**RECORDS SHOWN:**
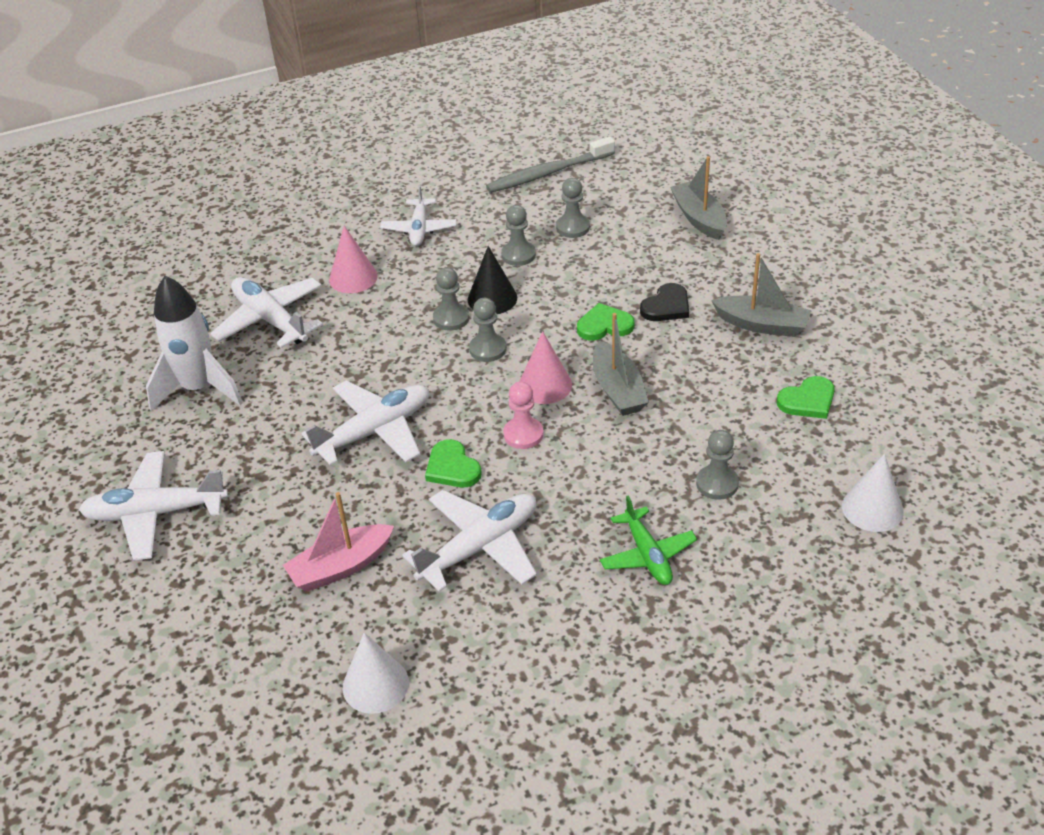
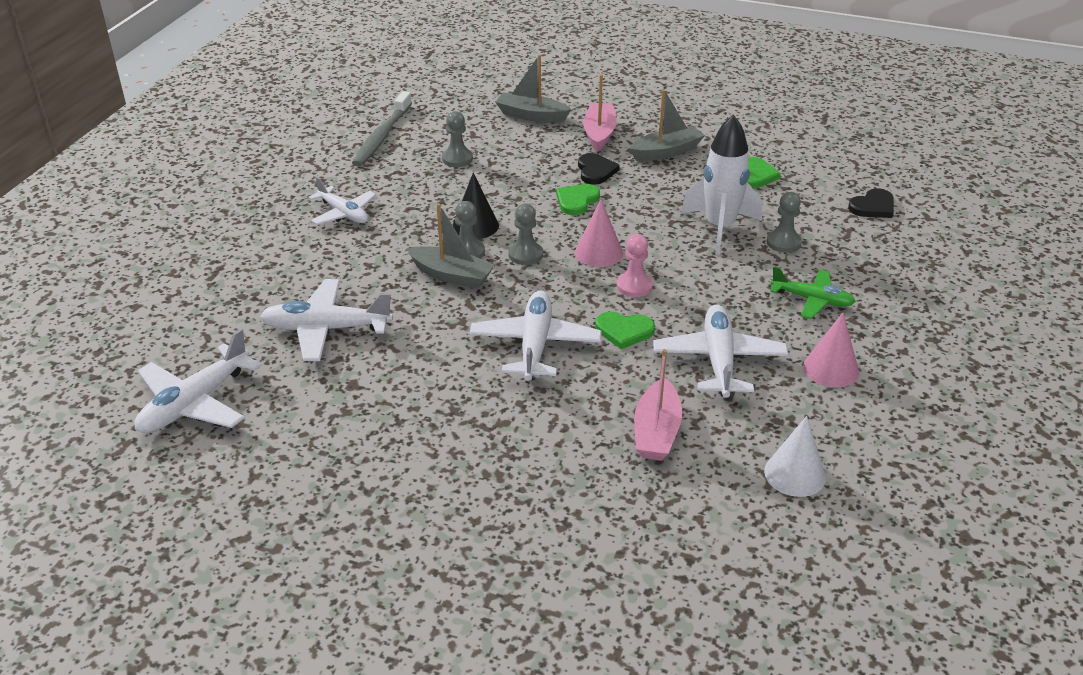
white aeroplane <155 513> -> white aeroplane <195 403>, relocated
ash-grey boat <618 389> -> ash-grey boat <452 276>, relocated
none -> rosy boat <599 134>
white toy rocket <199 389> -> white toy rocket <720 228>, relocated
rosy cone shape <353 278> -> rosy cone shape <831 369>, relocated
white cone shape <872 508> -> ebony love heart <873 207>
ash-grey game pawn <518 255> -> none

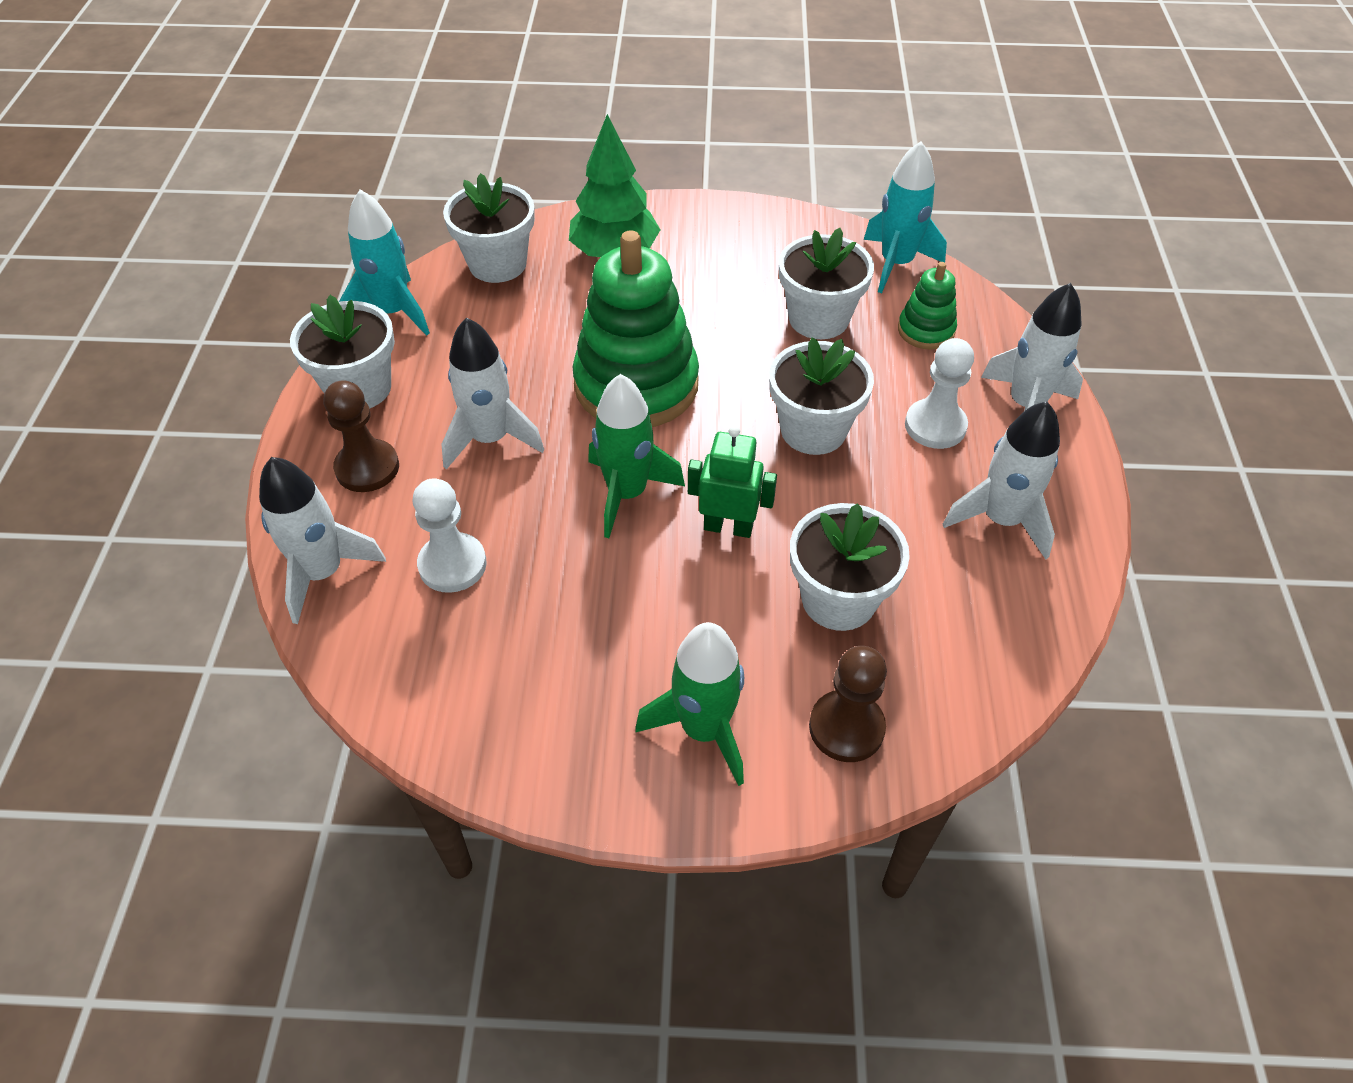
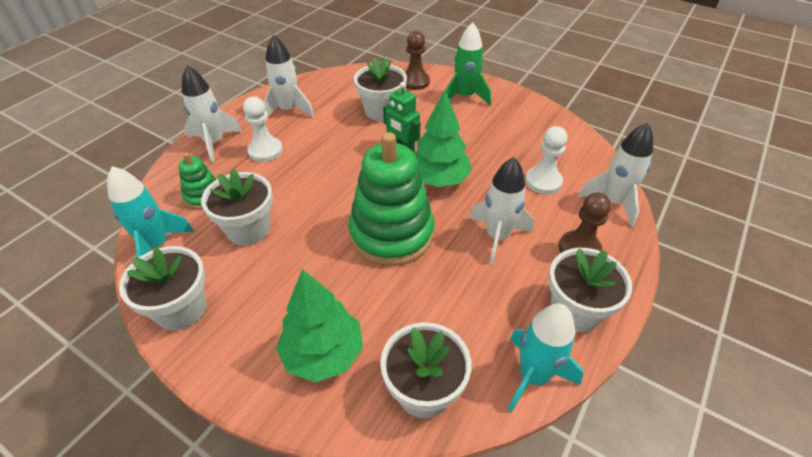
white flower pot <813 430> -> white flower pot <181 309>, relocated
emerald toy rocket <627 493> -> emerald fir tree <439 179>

**WHAT YOU NEED TO DO:** The range to set down runs from the line containing "rosy cone shape <353" through the final line of the data, both ends included; give it exactly and drop the pictures.

**REPLY:**
rosy cone shape <353 278> -> rosy cone shape <831 369>, relocated
white cone shape <872 508> -> ebony love heart <873 207>
ash-grey game pawn <518 255> -> none

white flower pot <813 430> -> white flower pot <181 309>, relocated
emerald toy rocket <627 493> -> emerald fir tree <439 179>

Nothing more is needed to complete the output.